:: Records shown ::
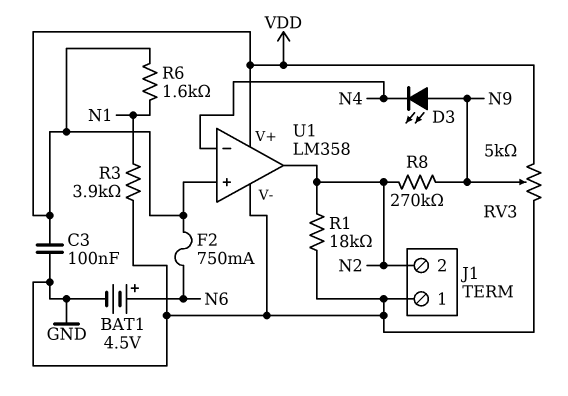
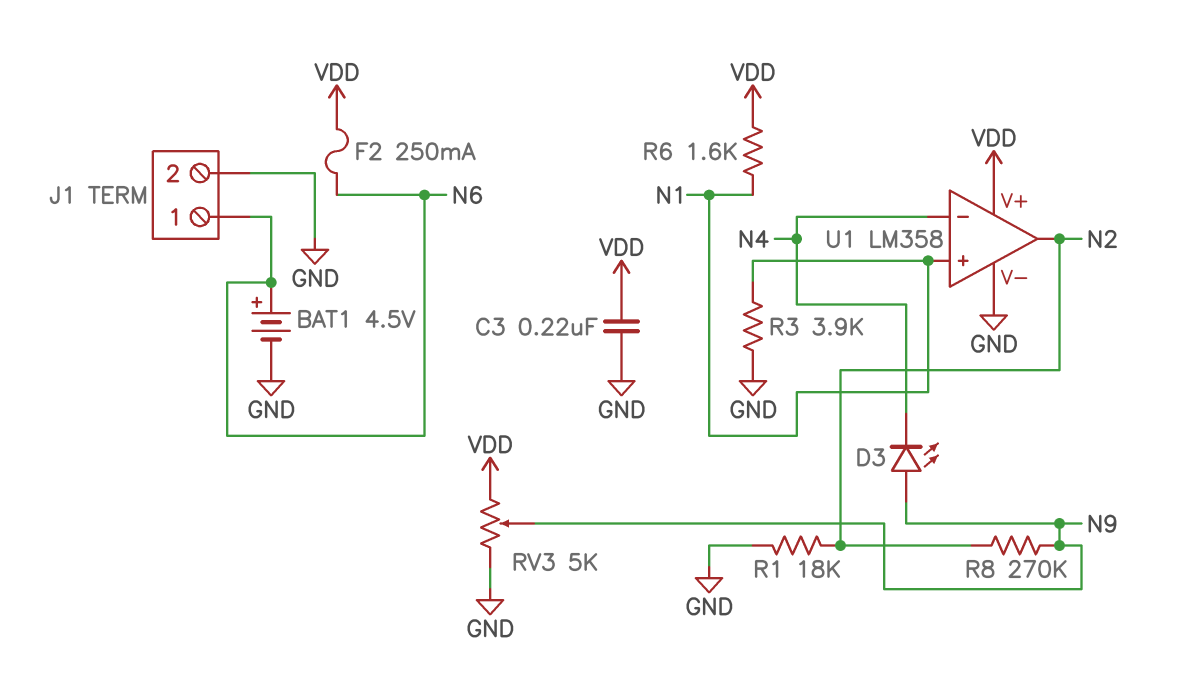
C3: 100nF (GND, VDD) -> 220nF (GND, VDD)
F2: 750mA (N6, VDD) -> 250mA (N6, VDD)
J1 pin 1: GND -> N6
J1 pin 2: N2 -> GND
U1 pin in+: VDD -> N1

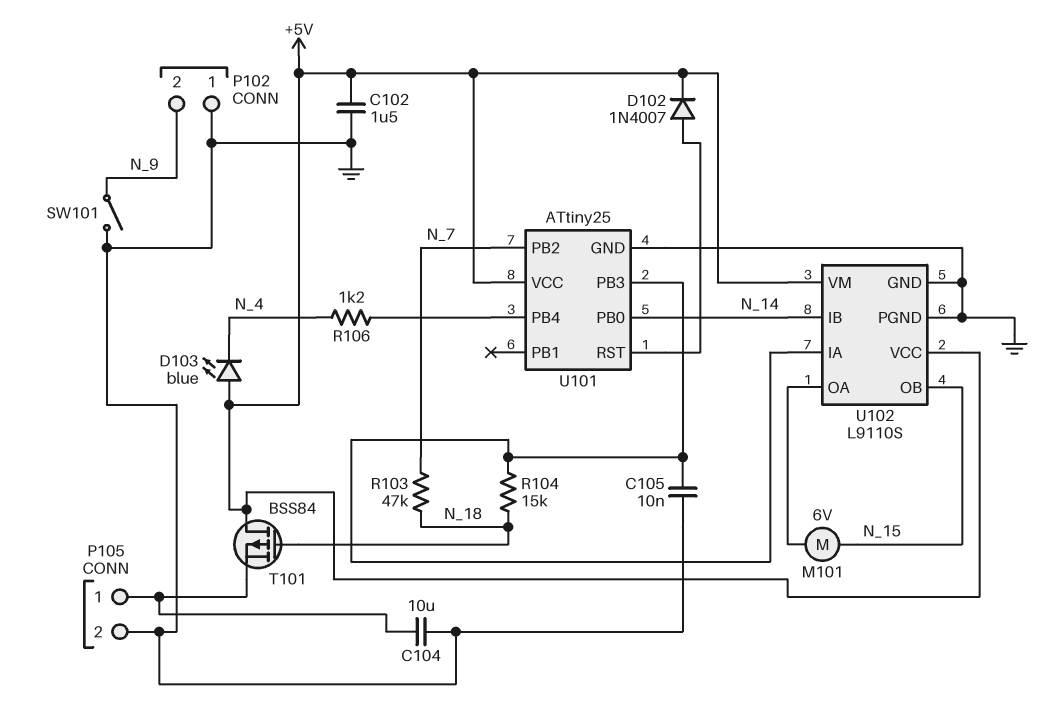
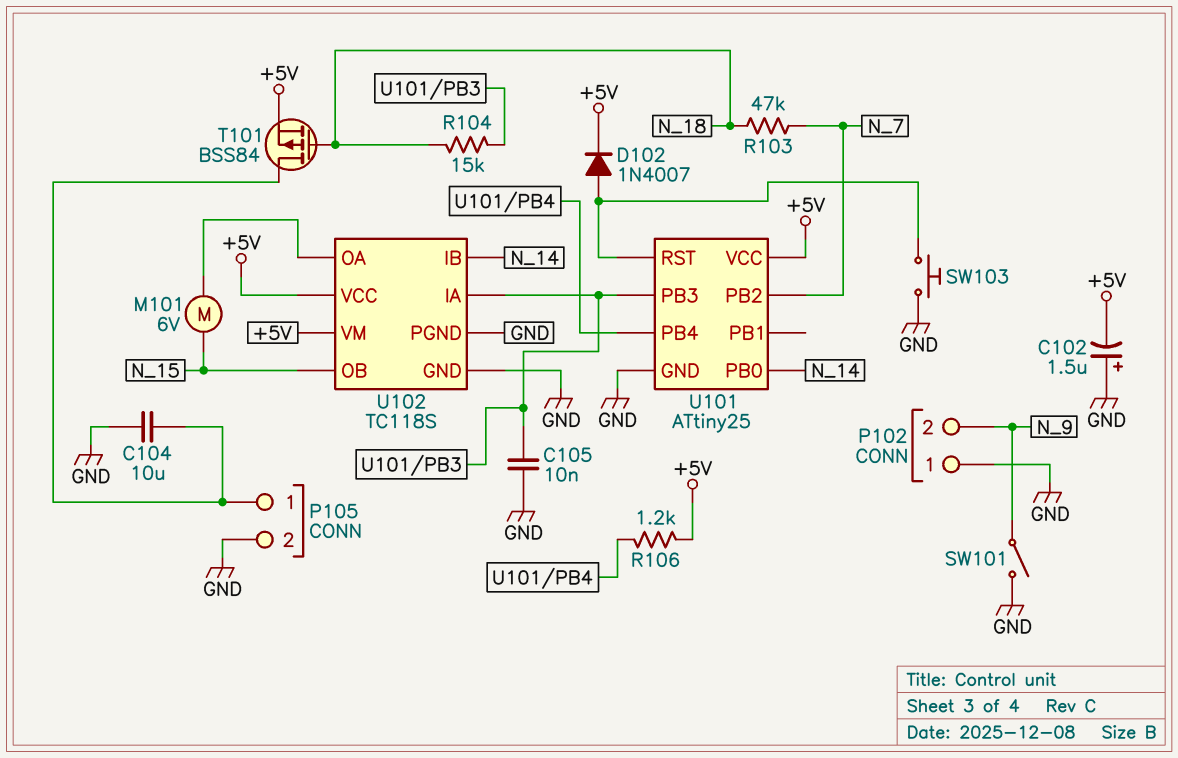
C102: 1.5uF (+5V, GND) -> 1.5uF (plus GND, minus +5V)
D103: LED blue (A +5V, K N_4) -> none
R106: 1.2k (N_4, U101/PB4) -> 1.2k (+5V, U101/PB4)
SW103: none -> button (GND, U101/RST)
T101: PMOS BSS84 (G N_18, D +5V, S P105/1) -> PMOS BSS84 (G N_18, D P105/1, S +5V)
U102: L9110S -> TC118S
:::
> What you need to do
Each record above has to be written out again in full, but its pictures must not be.

> Written response
C3: 100nF (GND, VDD) -> 220nF (GND, VDD)
F2: 750mA (N6, VDD) -> 250mA (N6, VDD)
J1 pin 1: GND -> N6
J1 pin 2: N2 -> GND
U1 pin in+: VDD -> N1

C102: 1.5uF (+5V, GND) -> 1.5uF (plus GND, minus +5V)
D103: LED blue (A +5V, K N_4) -> none
R106: 1.2k (N_4, U101/PB4) -> 1.2k (+5V, U101/PB4)
SW103: none -> button (GND, U101/RST)
T101: PMOS BSS84 (G N_18, D +5V, S P105/1) -> PMOS BSS84 (G N_18, D P105/1, S +5V)
U102: L9110S -> TC118S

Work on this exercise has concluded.